▶ [Work to complete] Repeat precisely the span of lines below that opens with the line containing "white cross: (61, 32) -> (75, 39), turned -32" and closes with the line containing "yellow triangle: (168, 42)", both included.

▶ [Extracted information]
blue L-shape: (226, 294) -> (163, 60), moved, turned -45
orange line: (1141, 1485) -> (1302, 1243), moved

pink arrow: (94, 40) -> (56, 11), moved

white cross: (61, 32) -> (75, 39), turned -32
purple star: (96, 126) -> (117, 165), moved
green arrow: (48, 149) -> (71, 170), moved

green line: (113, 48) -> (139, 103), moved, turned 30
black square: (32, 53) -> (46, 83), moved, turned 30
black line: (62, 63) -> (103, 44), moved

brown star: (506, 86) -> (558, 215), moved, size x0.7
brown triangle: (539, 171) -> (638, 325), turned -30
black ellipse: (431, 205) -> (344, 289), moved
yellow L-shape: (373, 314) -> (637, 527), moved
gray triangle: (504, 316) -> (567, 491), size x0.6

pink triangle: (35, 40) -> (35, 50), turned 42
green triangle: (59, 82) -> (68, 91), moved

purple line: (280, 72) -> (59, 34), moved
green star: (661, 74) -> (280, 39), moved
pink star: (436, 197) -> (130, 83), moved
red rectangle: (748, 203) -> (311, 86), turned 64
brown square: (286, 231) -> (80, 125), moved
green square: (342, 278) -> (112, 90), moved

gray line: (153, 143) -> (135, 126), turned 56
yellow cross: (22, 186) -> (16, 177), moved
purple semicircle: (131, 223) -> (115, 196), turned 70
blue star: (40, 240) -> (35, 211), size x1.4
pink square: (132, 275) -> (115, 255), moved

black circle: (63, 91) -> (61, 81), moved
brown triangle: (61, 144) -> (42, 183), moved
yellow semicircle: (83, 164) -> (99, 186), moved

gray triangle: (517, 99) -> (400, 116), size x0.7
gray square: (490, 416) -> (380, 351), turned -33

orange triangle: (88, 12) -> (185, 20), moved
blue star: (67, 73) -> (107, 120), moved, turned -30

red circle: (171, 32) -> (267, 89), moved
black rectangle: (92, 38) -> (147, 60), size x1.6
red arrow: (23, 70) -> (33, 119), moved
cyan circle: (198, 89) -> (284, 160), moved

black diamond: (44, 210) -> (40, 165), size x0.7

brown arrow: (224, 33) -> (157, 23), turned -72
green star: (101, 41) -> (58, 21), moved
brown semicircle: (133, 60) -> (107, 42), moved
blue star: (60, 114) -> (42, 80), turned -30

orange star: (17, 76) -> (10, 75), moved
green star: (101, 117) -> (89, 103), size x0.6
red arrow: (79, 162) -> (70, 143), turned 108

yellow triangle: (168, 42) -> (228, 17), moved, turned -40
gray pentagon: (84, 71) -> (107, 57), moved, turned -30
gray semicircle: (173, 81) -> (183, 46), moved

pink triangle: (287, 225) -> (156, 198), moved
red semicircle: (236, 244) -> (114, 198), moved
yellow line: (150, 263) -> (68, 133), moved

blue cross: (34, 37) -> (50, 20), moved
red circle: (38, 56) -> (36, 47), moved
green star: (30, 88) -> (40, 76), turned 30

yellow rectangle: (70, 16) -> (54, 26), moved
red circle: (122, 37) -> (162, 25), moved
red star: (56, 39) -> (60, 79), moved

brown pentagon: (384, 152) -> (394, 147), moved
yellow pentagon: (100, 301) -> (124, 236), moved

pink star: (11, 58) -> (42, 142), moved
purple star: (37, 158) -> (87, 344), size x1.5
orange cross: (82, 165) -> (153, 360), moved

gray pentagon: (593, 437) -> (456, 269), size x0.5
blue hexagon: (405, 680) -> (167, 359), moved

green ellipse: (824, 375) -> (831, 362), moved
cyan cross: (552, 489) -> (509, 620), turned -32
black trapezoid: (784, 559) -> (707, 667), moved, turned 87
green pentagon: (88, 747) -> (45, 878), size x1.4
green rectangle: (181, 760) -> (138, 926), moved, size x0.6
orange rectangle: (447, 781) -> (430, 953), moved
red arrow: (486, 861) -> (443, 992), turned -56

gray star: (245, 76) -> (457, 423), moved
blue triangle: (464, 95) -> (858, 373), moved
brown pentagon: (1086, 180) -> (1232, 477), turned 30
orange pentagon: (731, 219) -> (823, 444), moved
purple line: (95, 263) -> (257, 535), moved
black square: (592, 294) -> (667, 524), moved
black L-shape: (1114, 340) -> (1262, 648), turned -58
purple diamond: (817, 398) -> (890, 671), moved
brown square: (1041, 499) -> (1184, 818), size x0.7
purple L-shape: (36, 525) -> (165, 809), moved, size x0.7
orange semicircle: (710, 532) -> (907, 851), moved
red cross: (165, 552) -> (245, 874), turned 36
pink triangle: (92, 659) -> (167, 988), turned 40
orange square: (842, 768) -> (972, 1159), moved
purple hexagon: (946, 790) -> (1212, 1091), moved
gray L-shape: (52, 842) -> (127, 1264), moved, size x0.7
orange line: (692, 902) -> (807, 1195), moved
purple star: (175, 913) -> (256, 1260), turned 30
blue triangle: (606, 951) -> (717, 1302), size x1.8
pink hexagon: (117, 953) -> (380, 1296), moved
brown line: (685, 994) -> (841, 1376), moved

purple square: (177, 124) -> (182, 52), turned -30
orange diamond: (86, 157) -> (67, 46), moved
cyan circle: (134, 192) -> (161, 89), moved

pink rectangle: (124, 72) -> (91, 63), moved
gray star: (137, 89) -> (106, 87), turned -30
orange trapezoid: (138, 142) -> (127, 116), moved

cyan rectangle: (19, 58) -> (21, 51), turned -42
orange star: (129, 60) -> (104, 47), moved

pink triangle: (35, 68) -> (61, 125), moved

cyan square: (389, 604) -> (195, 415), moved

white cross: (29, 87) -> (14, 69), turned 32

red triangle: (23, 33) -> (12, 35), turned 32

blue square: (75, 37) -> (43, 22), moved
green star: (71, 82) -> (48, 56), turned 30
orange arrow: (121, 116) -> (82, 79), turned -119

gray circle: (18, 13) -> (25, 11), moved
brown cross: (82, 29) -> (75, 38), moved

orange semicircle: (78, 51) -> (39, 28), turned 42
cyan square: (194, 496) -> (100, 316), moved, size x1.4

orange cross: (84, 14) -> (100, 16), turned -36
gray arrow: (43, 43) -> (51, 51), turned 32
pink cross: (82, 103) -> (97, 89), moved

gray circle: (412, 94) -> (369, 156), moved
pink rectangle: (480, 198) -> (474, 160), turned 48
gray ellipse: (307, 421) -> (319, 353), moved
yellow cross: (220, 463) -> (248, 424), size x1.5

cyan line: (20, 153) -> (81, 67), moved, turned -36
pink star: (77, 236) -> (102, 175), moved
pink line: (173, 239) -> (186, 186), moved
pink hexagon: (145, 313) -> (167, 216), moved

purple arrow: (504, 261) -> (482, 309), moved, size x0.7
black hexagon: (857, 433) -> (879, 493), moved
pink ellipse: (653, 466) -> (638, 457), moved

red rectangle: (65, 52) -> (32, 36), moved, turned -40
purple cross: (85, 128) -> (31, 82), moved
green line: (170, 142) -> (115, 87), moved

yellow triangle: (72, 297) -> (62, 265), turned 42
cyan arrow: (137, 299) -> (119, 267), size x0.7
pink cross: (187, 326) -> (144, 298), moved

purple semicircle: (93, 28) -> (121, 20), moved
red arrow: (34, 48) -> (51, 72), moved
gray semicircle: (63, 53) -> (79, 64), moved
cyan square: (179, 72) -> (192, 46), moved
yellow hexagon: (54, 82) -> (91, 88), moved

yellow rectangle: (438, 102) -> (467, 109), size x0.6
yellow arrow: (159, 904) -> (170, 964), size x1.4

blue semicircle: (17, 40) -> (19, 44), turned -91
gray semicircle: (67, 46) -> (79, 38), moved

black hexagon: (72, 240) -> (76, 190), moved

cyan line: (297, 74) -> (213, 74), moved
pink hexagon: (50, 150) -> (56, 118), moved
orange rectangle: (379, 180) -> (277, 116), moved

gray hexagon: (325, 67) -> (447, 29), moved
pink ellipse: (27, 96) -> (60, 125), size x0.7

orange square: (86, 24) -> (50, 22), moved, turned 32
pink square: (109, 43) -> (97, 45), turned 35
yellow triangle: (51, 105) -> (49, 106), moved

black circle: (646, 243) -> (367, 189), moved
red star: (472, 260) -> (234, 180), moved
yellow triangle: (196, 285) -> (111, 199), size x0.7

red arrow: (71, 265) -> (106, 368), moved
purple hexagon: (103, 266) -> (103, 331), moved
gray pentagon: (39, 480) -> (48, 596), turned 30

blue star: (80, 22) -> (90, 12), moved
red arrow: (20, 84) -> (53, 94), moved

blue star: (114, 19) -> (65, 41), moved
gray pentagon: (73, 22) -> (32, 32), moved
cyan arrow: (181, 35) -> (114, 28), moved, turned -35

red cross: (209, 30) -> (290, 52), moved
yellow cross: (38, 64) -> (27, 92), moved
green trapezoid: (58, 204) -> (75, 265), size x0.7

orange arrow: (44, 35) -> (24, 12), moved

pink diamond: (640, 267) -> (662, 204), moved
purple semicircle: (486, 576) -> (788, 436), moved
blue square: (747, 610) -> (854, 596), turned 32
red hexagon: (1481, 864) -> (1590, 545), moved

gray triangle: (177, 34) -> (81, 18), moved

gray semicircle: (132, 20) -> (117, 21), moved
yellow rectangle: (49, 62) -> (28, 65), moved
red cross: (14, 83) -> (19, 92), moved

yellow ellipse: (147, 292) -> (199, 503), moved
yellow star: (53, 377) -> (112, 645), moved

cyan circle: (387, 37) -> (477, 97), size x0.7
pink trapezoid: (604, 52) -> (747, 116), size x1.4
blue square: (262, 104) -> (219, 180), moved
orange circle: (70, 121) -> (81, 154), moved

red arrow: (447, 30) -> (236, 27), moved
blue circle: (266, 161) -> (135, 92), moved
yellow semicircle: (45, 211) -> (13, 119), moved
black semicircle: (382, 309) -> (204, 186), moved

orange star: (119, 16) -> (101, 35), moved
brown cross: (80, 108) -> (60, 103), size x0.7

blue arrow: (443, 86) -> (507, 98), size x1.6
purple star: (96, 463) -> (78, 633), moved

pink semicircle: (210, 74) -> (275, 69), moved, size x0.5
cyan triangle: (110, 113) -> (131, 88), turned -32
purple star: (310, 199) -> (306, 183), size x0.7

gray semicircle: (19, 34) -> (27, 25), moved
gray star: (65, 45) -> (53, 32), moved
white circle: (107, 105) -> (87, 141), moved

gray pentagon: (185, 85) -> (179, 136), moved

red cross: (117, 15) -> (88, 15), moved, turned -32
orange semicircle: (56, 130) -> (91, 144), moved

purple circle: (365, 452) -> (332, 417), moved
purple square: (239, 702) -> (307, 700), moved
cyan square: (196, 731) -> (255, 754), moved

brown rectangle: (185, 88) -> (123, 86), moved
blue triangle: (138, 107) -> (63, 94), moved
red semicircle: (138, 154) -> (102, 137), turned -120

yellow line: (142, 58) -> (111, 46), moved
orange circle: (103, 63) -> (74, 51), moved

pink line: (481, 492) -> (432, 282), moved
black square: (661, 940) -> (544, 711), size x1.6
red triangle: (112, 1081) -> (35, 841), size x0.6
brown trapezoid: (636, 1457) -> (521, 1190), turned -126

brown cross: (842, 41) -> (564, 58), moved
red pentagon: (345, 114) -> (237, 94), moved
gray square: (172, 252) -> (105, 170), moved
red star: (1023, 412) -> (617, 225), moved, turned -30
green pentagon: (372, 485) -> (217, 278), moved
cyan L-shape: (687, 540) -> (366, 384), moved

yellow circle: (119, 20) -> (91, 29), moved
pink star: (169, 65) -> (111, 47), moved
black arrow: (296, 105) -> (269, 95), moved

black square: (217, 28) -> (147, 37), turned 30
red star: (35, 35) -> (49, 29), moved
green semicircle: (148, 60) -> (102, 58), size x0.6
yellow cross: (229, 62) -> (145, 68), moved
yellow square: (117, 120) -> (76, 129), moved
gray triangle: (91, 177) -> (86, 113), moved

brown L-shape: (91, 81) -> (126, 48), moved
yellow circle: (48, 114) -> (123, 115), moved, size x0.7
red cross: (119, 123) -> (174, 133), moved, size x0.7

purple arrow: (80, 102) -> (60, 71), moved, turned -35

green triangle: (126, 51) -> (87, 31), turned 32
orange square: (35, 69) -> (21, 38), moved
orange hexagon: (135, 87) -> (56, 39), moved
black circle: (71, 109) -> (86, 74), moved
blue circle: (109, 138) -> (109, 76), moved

▶ [Solution to the problem]
white cross: (61, 32) -> (75, 39), turned -32
purple star: (96, 126) -> (117, 165), moved
green arrow: (48, 149) -> (71, 170), moved

green line: (113, 48) -> (139, 103), moved, turned 30
black square: (32, 53) -> (46, 83), moved, turned 30
black line: (62, 63) -> (103, 44), moved

brown star: (506, 86) -> (558, 215), moved, size x0.7
brown triangle: (539, 171) -> (638, 325), turned -30
black ellipse: (431, 205) -> (344, 289), moved
yellow L-shape: (373, 314) -> (637, 527), moved
gray triangle: (504, 316) -> (567, 491), size x0.6

pink triangle: (35, 40) -> (35, 50), turned 42
green triangle: (59, 82) -> (68, 91), moved

purple line: (280, 72) -> (59, 34), moved
green star: (661, 74) -> (280, 39), moved
pink star: (436, 197) -> (130, 83), moved
red rectangle: (748, 203) -> (311, 86), turned 64
brown square: (286, 231) -> (80, 125), moved
green square: (342, 278) -> (112, 90), moved

gray line: (153, 143) -> (135, 126), turned 56
yellow cross: (22, 186) -> (16, 177), moved
purple semicircle: (131, 223) -> (115, 196), turned 70
blue star: (40, 240) -> (35, 211), size x1.4
pink square: (132, 275) -> (115, 255), moved

black circle: (63, 91) -> (61, 81), moved
brown triangle: (61, 144) -> (42, 183), moved
yellow semicircle: (83, 164) -> (99, 186), moved

gray triangle: (517, 99) -> (400, 116), size x0.7
gray square: (490, 416) -> (380, 351), turned -33

orange triangle: (88, 12) -> (185, 20), moved
blue star: (67, 73) -> (107, 120), moved, turned -30

red circle: (171, 32) -> (267, 89), moved
black rectangle: (92, 38) -> (147, 60), size x1.6
red arrow: (23, 70) -> (33, 119), moved
cyan circle: (198, 89) -> (284, 160), moved

black diamond: (44, 210) -> (40, 165), size x0.7

brown arrow: (224, 33) -> (157, 23), turned -72
green star: (101, 41) -> (58, 21), moved
brown semicircle: (133, 60) -> (107, 42), moved
blue star: (60, 114) -> (42, 80), turned -30

orange star: (17, 76) -> (10, 75), moved
green star: (101, 117) -> (89, 103), size x0.6
red arrow: (79, 162) -> (70, 143), turned 108

yellow triangle: (168, 42) -> (228, 17), moved, turned -40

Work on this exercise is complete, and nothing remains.